Data segment:

========

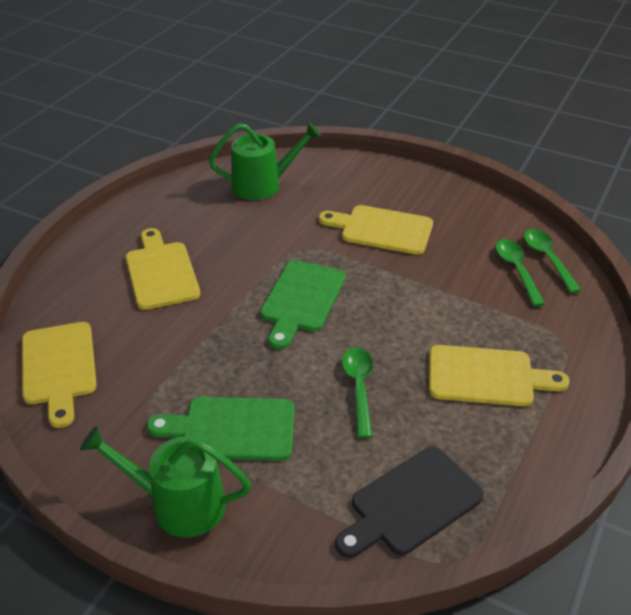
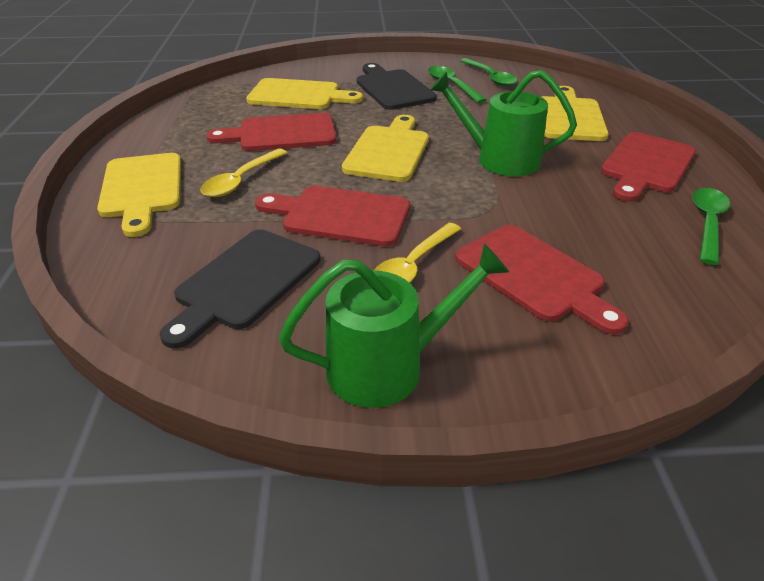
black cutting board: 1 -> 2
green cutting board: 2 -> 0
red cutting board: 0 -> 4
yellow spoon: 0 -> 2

========

Exercise aim: If a line in the data holds the string "cutting", copy that line.

Exercise output:
black cutting board: 1 -> 2
green cutting board: 2 -> 0
red cutting board: 0 -> 4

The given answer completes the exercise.